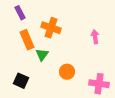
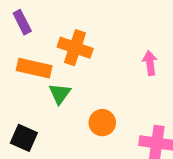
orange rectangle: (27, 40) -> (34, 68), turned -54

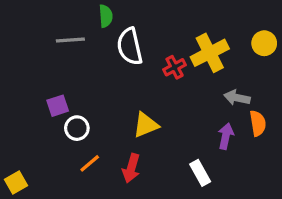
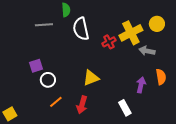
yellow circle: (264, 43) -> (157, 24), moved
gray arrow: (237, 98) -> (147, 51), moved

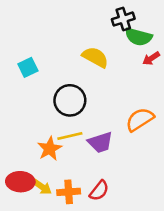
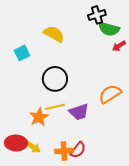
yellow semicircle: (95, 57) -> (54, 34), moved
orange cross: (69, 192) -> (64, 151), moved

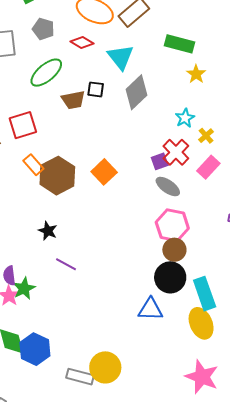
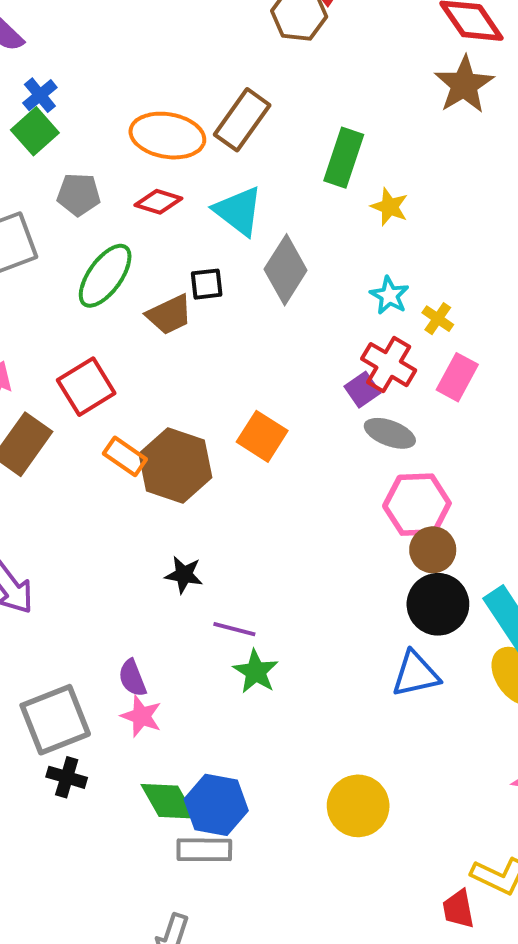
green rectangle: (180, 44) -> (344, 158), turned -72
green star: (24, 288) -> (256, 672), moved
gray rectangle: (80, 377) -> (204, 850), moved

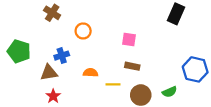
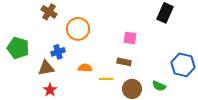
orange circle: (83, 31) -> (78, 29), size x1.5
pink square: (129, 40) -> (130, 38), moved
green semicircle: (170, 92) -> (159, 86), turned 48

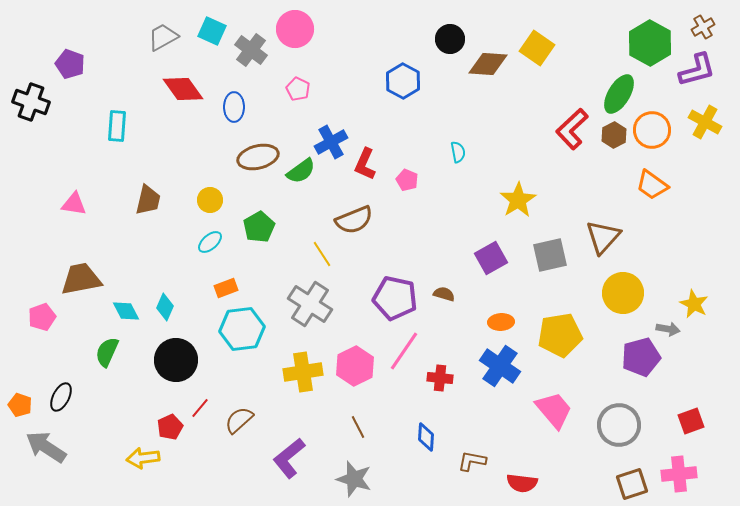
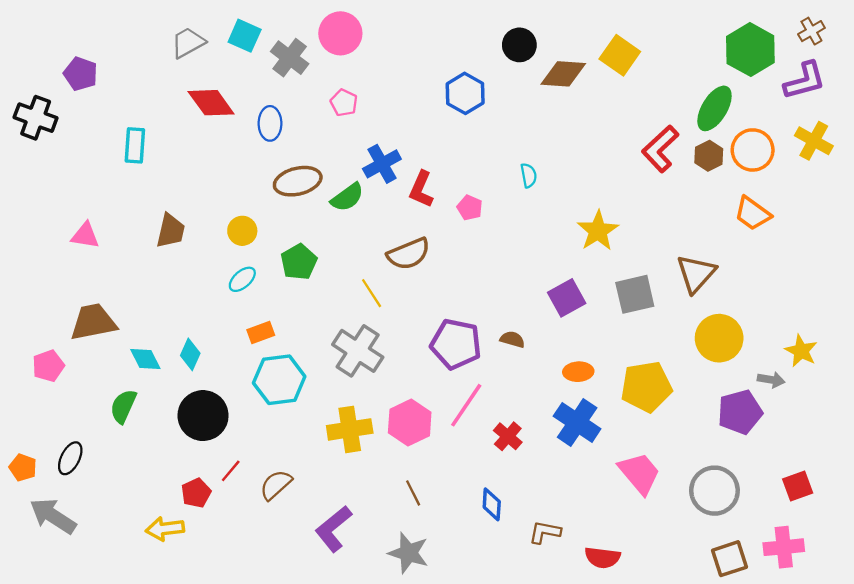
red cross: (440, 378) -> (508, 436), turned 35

+---+

Assignment
Only the text of the listing should be returned, exactly and in full; no image goes into the copy.

Answer for the task
orange rectangle: (27, 40) -> (34, 68), turned -54

yellow circle: (264, 43) -> (157, 24), moved
gray arrow: (237, 98) -> (147, 51), moved

yellow semicircle: (95, 57) -> (54, 34), moved
orange cross: (69, 192) -> (64, 151), moved

green rectangle: (180, 44) -> (344, 158), turned -72
green star: (24, 288) -> (256, 672), moved
gray rectangle: (80, 377) -> (204, 850), moved

orange circle: (83, 31) -> (78, 29), size x1.5
pink square: (129, 40) -> (130, 38), moved
green semicircle: (170, 92) -> (159, 86), turned 48

red cross: (440, 378) -> (508, 436), turned 35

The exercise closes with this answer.